*Exercise requirements:* Copy all lines below containing "white".

*Stored data:*

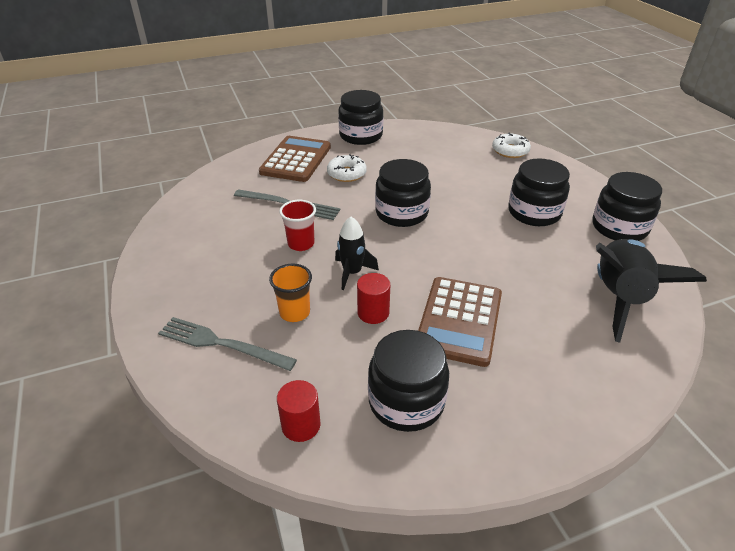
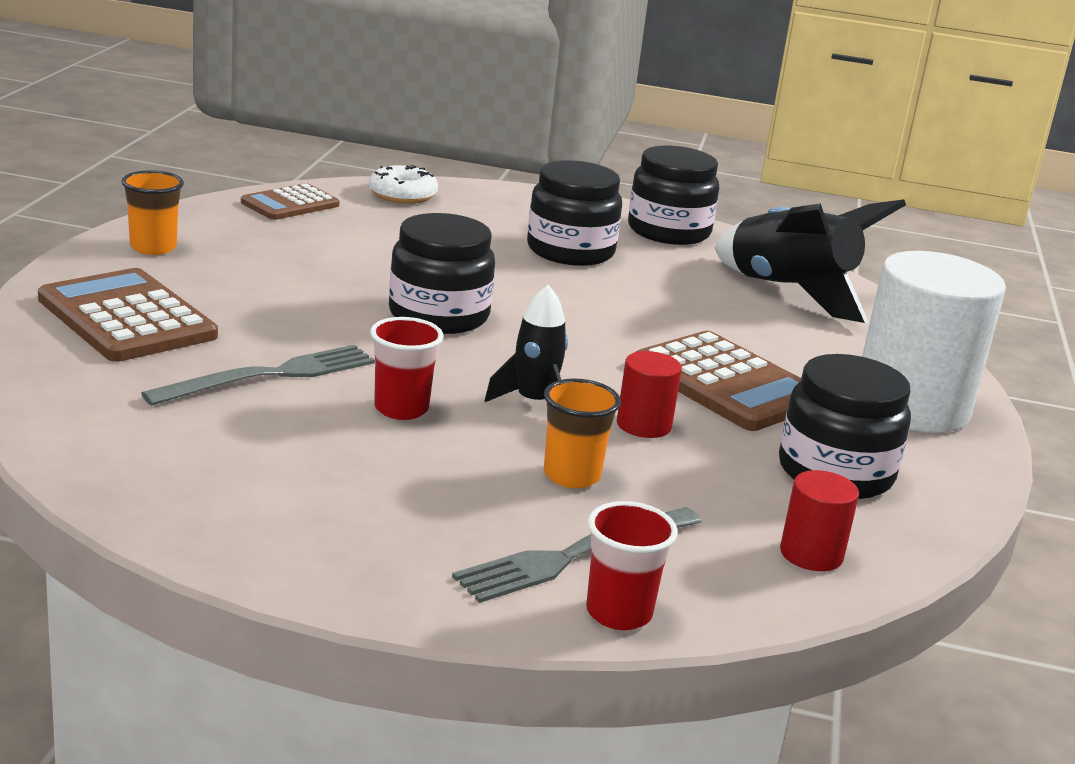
camera: 60 degrees left, 15 degrees down
(182, 378) = (618, 613): none -> red cup
(346, 174) = (255, 303): white donut -> none
(361, 135) = (153, 247): black jar -> orange cup
(450, 137) = (290, 204): none -> brown calculator
(540, 404) = (911, 406): none -> white cylinder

*Exercise answer:*
(346, 174) = (255, 303): white donut -> none
(540, 404) = (911, 406): none -> white cylinder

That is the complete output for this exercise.